Stored items
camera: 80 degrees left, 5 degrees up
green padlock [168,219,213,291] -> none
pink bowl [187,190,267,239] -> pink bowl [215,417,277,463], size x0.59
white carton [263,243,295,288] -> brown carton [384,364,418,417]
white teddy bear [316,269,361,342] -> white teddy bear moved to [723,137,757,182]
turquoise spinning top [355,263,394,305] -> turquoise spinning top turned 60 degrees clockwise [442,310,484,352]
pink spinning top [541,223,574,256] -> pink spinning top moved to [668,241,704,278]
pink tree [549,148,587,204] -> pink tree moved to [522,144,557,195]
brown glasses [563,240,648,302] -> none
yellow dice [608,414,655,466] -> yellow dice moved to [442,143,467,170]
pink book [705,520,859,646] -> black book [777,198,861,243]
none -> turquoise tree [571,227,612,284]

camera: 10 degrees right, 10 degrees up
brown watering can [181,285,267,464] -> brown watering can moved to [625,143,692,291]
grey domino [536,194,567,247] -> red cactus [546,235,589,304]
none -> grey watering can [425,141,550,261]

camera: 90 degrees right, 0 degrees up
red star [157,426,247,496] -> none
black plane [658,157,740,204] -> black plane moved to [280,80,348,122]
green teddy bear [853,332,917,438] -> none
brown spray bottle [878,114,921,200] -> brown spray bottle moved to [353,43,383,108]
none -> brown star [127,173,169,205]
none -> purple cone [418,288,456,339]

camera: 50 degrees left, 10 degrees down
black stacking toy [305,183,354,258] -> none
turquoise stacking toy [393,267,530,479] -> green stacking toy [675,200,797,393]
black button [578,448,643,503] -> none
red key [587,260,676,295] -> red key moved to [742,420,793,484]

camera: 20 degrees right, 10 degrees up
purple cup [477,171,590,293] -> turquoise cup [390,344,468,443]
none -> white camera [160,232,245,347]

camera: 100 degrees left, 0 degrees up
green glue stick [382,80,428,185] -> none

■ ASSIGNMENT ■
Copy out all the records exactly.

■ WRITTEN SOLUTION ■
camera: 80 degrees left, 5 degrees up
green padlock [168,219,213,291] -> none
pink bowl [187,190,267,239] -> pink bowl [215,417,277,463], size x0.59
white carton [263,243,295,288] -> brown carton [384,364,418,417]
white teddy bear [316,269,361,342] -> white teddy bear moved to [723,137,757,182]
turquoise spinning top [355,263,394,305] -> turquoise spinning top turned 60 degrees clockwise [442,310,484,352]
pink spinning top [541,223,574,256] -> pink spinning top moved to [668,241,704,278]
pink tree [549,148,587,204] -> pink tree moved to [522,144,557,195]
brown glasses [563,240,648,302] -> none
yellow dice [608,414,655,466] -> yellow dice moved to [442,143,467,170]
pink book [705,520,859,646] -> black book [777,198,861,243]
none -> turquoise tree [571,227,612,284]

camera: 10 degrees right, 10 degrees up
brown watering can [181,285,267,464] -> brown watering can moved to [625,143,692,291]
grey domino [536,194,567,247] -> red cactus [546,235,589,304]
none -> grey watering can [425,141,550,261]

camera: 90 degrees right, 0 degrees up
red star [157,426,247,496] -> none
black plane [658,157,740,204] -> black plane moved to [280,80,348,122]
green teddy bear [853,332,917,438] -> none
brown spray bottle [878,114,921,200] -> brown spray bottle moved to [353,43,383,108]
none -> brown star [127,173,169,205]
none -> purple cone [418,288,456,339]

camera: 50 degrees left, 10 degrees down
black stacking toy [305,183,354,258] -> none
turquoise stacking toy [393,267,530,479] -> green stacking toy [675,200,797,393]
black button [578,448,643,503] -> none
red key [587,260,676,295] -> red key moved to [742,420,793,484]

camera: 20 degrees right, 10 degrees up
purple cup [477,171,590,293] -> turquoise cup [390,344,468,443]
none -> white camera [160,232,245,347]

camera: 100 degrees left, 0 degrees up
green glue stick [382,80,428,185] -> none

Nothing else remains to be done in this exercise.